## [Your instructions]
Retype the whole listing, please, keeping every line exact and dropping the pictures.

## [Data section]
[Start of section]

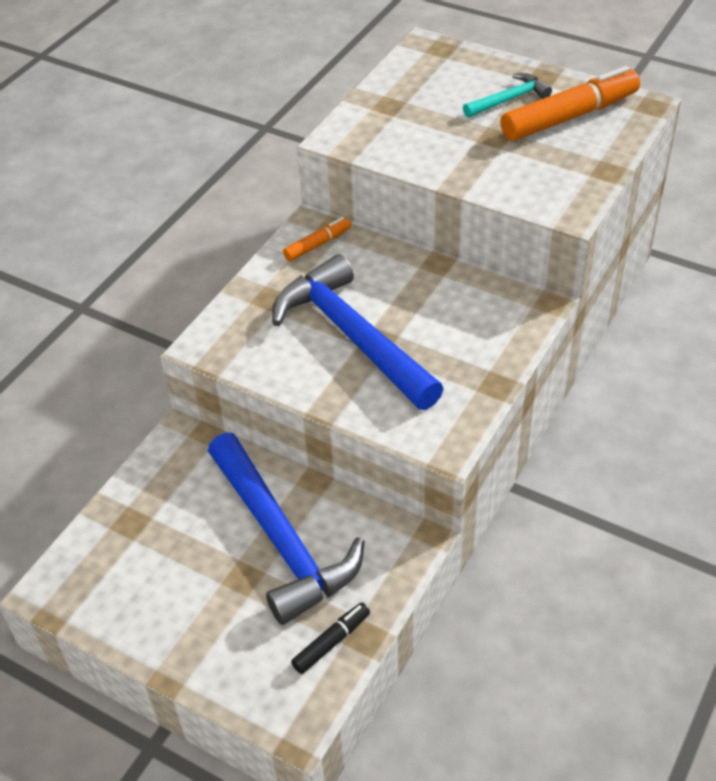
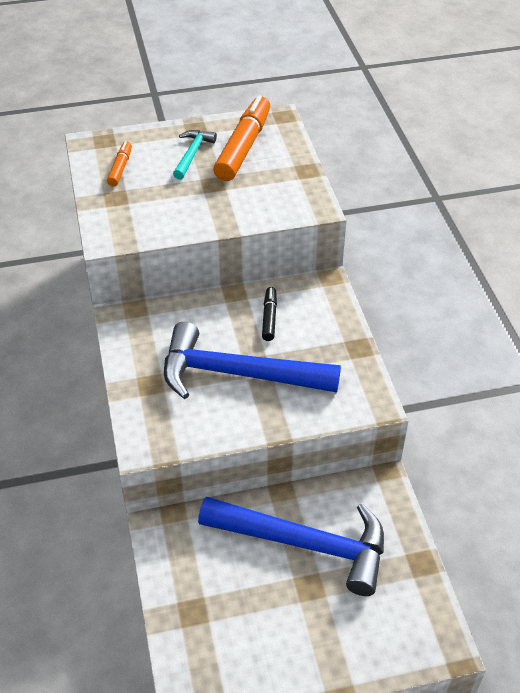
camera: 45 degrees left, 0 degrees up
(317, 244) = (140, 327): orange marker -> orange marker (120, 168)
(331, 642) = (407, 582): black marker -> black marker (269, 318)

[End of section]

## [Expected answer]
camera: 45 degrees left, 0 degrees up
(317, 244) = (140, 327): orange marker -> orange marker (120, 168)
(331, 642) = (407, 582): black marker -> black marker (269, 318)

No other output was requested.